> **WHAT YOU NEED TO DO**
Each line below needs to be returned exactly. Skip any picture.

> **INPUT MATERIAL**

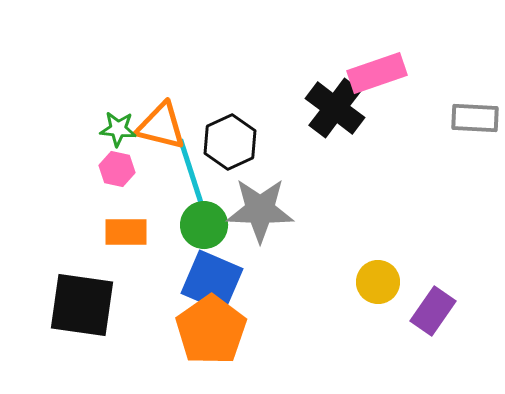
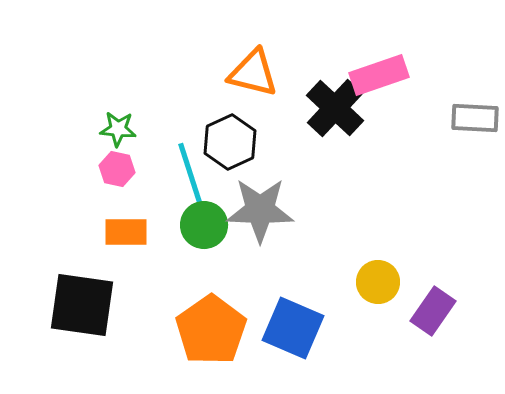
pink rectangle: moved 2 px right, 2 px down
black cross: rotated 6 degrees clockwise
orange triangle: moved 92 px right, 53 px up
cyan line: moved 4 px down
blue square: moved 81 px right, 47 px down
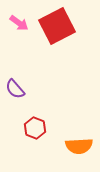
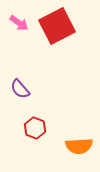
purple semicircle: moved 5 px right
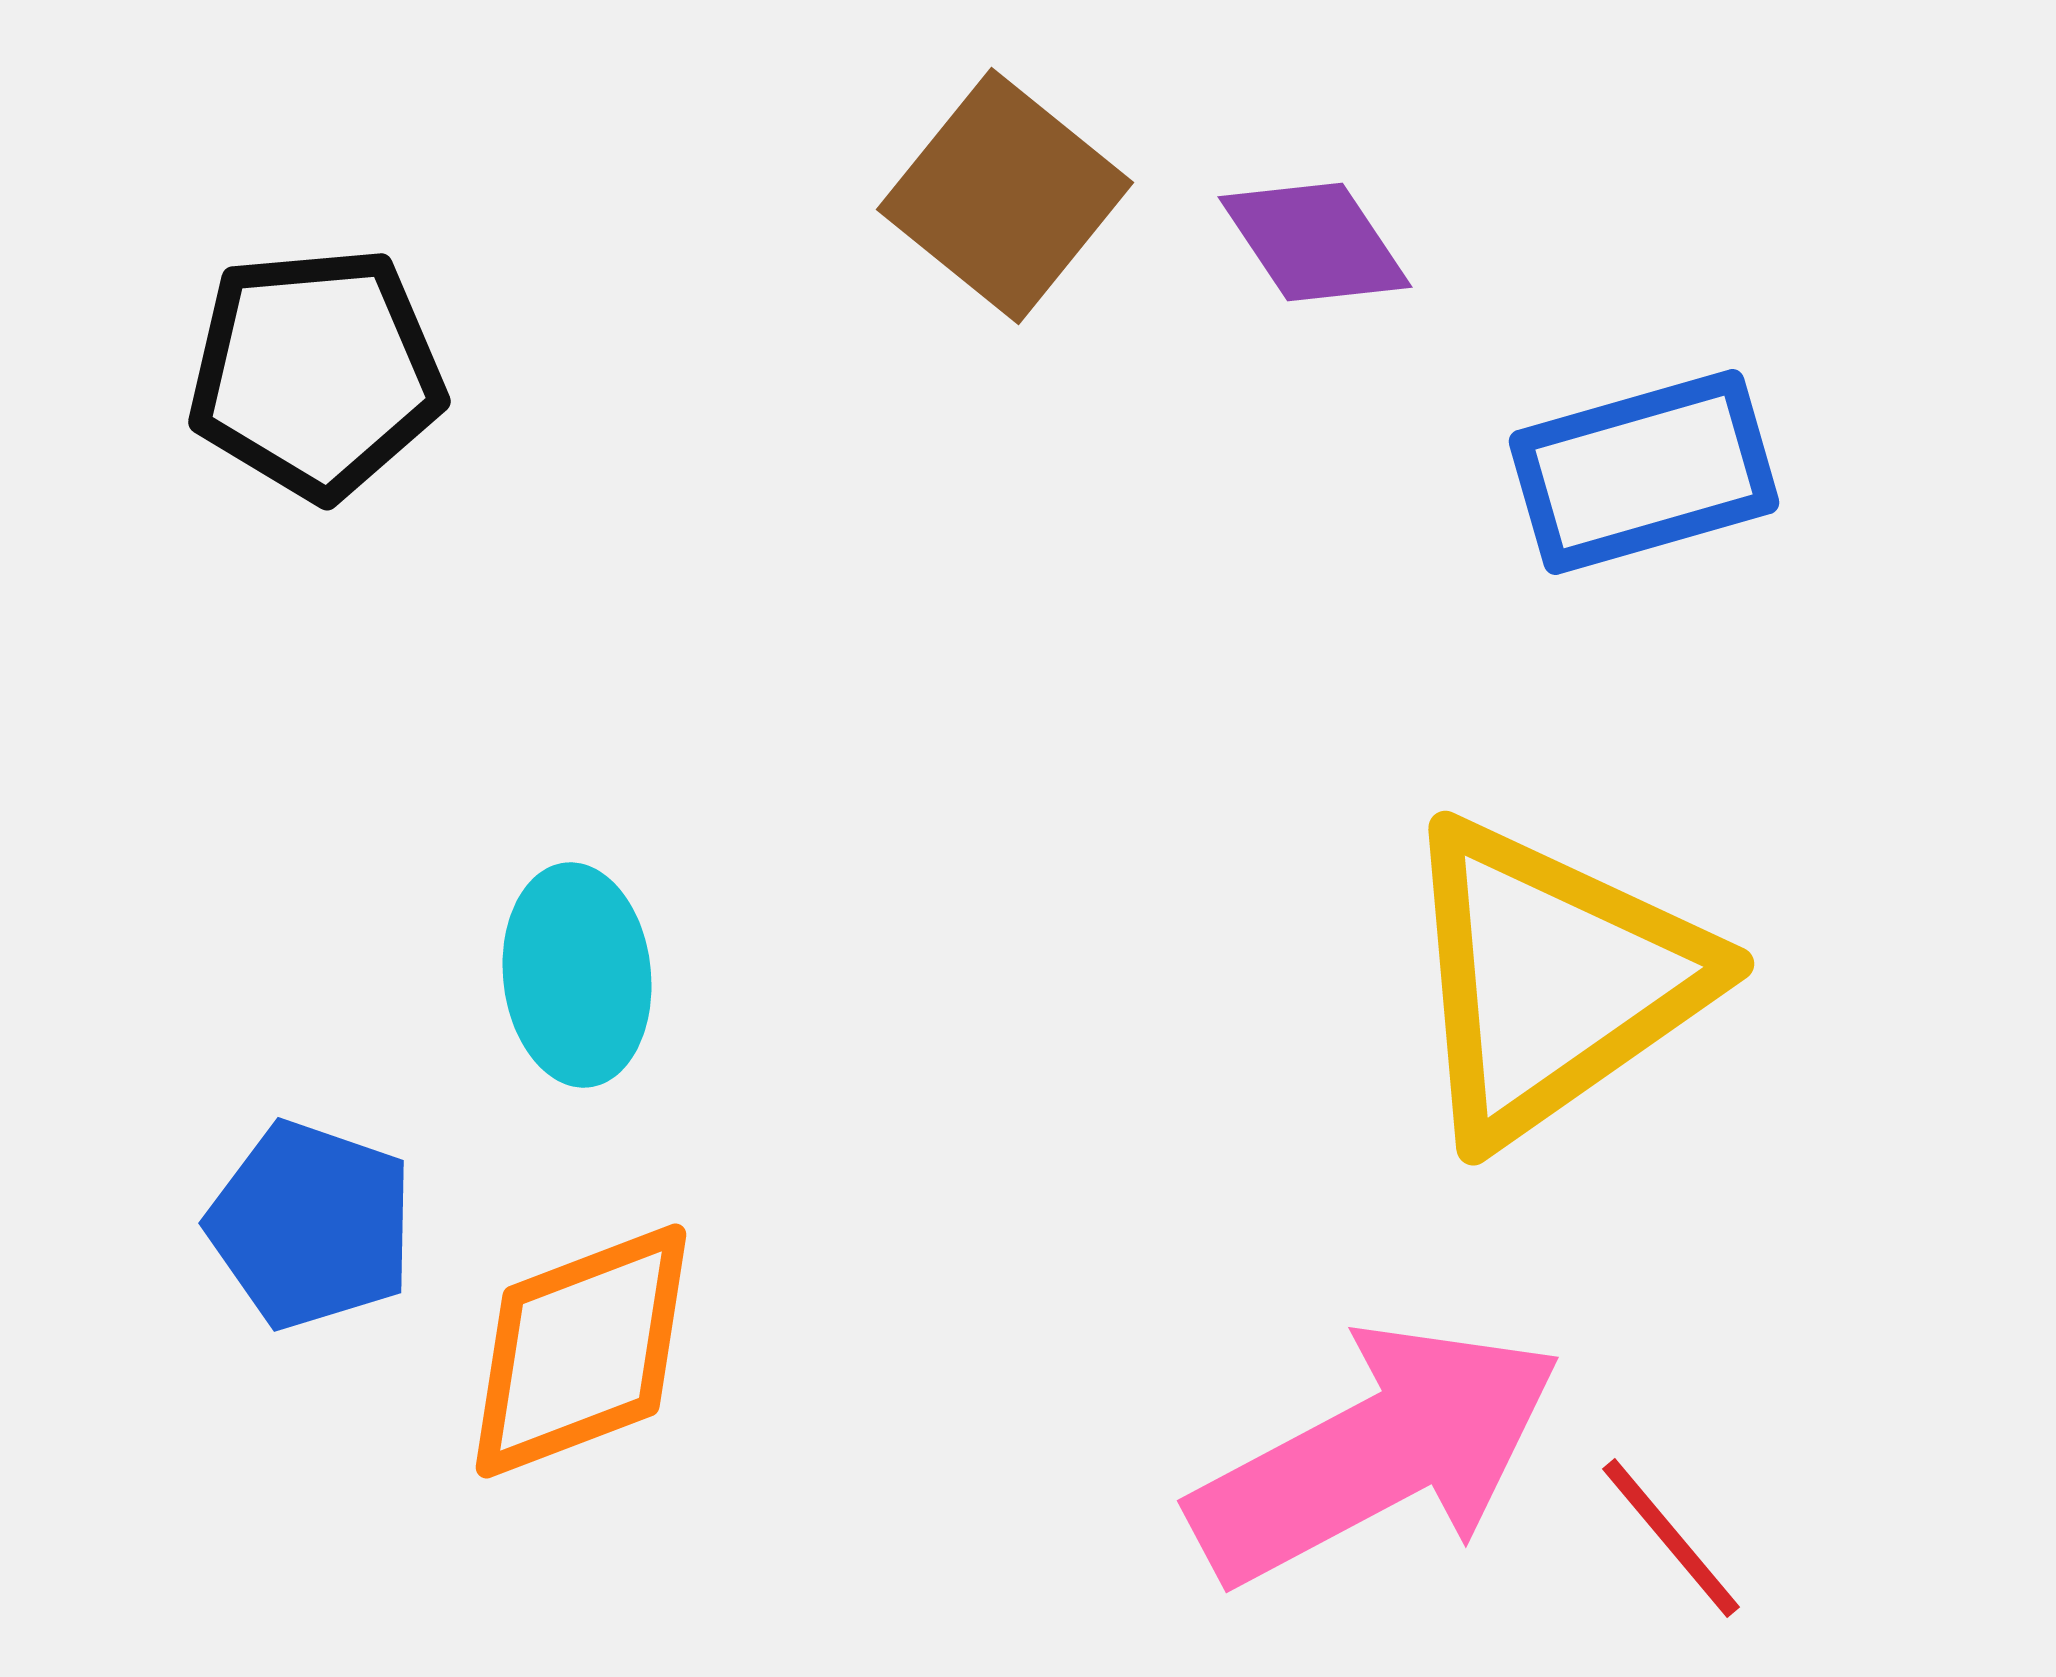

> **OUTPUT OF THE TASK**
pink rectangle: moved 2 px right, 2 px down
black cross: rotated 6 degrees clockwise
orange triangle: moved 92 px right, 53 px up
cyan line: moved 4 px down
blue square: moved 81 px right, 47 px down
purple semicircle: moved 5 px right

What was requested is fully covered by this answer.